(Image change detection data)
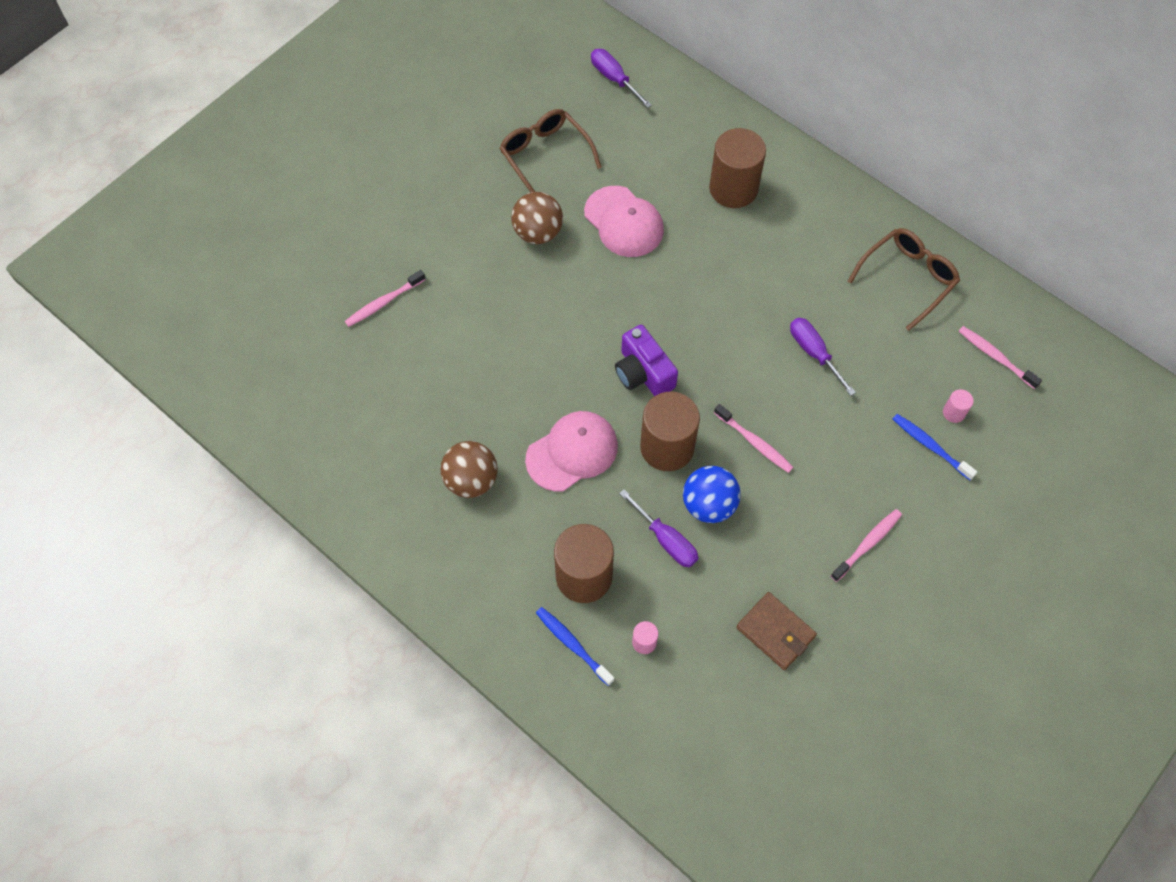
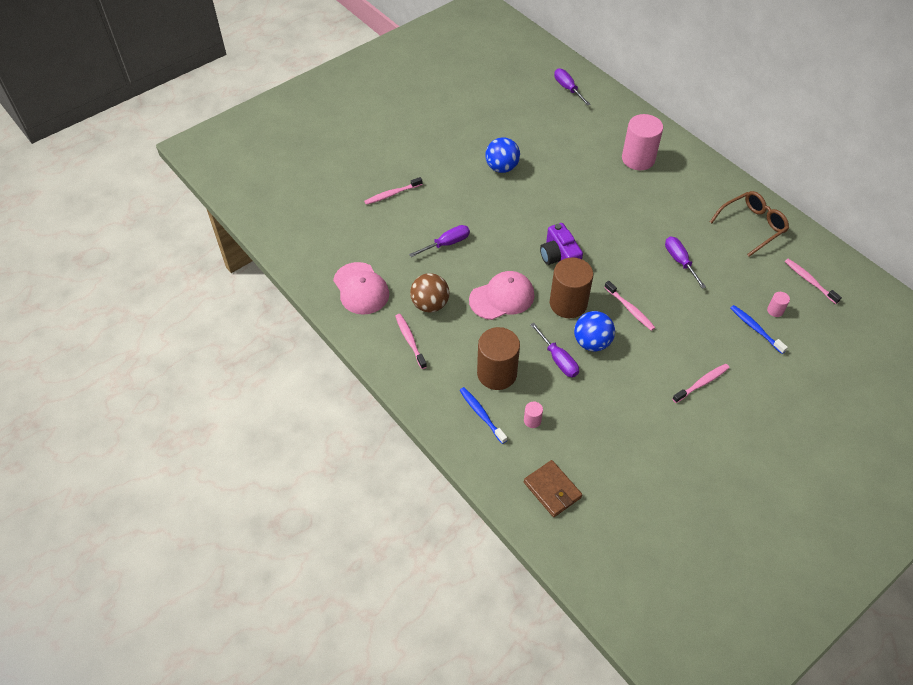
camera: 10 degrees right, 10 degrees down
brown glasses [500,109,602,192] -> none
brown ball [511,192,563,244] -> blue ball [485,137,520,173]
pink cap [584,186,664,257] -> pink cap moved to [333,262,389,315]
brown cylinder [709,128,766,208] -> pink cylinder [622,114,663,170]
brown wallet [736,592,817,670] -> brown wallet moved to [524,460,582,517]
none -> pink toothbrush [395,314,427,369]
none -> purple screwdriver [409,225,470,257]

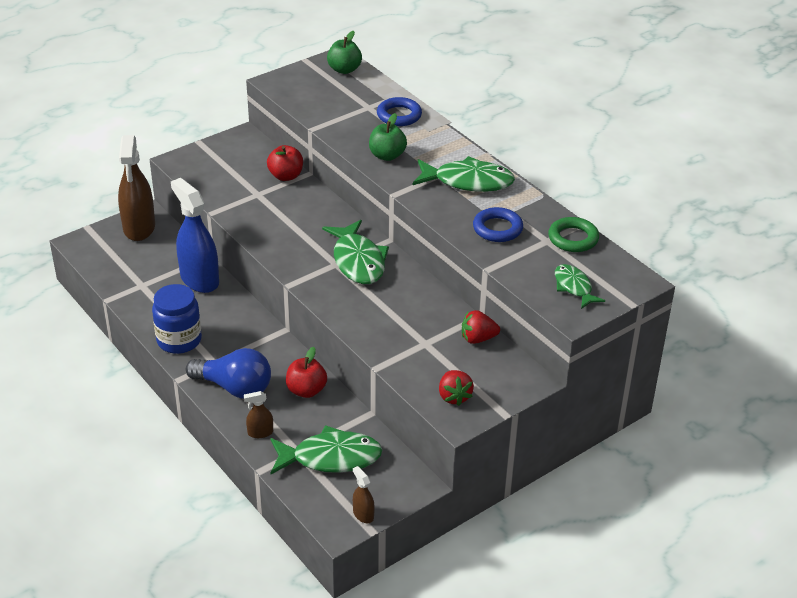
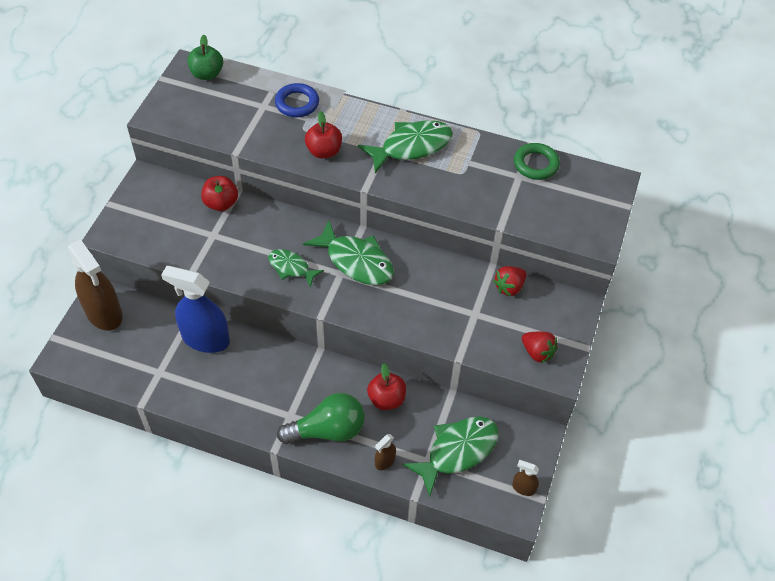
camera: 35 degrees left, 15 degrees up
blue jar [152,284,202,354] -> none
blue light bulb [186,348,271,398] -> green light bulb [277,393,365,444]
green apple [369,113,407,161] -> red apple [305,111,342,158]
blue ring [473,207,523,242] -> none
green fish [555,264,605,309] -> green fish moved to [268,249,324,288]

_Directions for this task:_ All records above must be copied exactly, though the pictures they hold are to be left out.

_Solution for this task:_
camera: 10 degrees right, 10 degrees down
brown glasses [500,109,602,192] -> none
brown ball [511,192,563,244] -> blue ball [485,137,520,173]
pink cap [584,186,664,257] -> pink cap moved to [333,262,389,315]
brown cylinder [709,128,766,208] -> pink cylinder [622,114,663,170]
brown wallet [736,592,817,670] -> brown wallet moved to [524,460,582,517]
none -> pink toothbrush [395,314,427,369]
none -> purple screwdriver [409,225,470,257]

camera: 35 degrees left, 15 degrees up
blue jar [152,284,202,354] -> none
blue light bulb [186,348,271,398] -> green light bulb [277,393,365,444]
green apple [369,113,407,161] -> red apple [305,111,342,158]
blue ring [473,207,523,242] -> none
green fish [555,264,605,309] -> green fish moved to [268,249,324,288]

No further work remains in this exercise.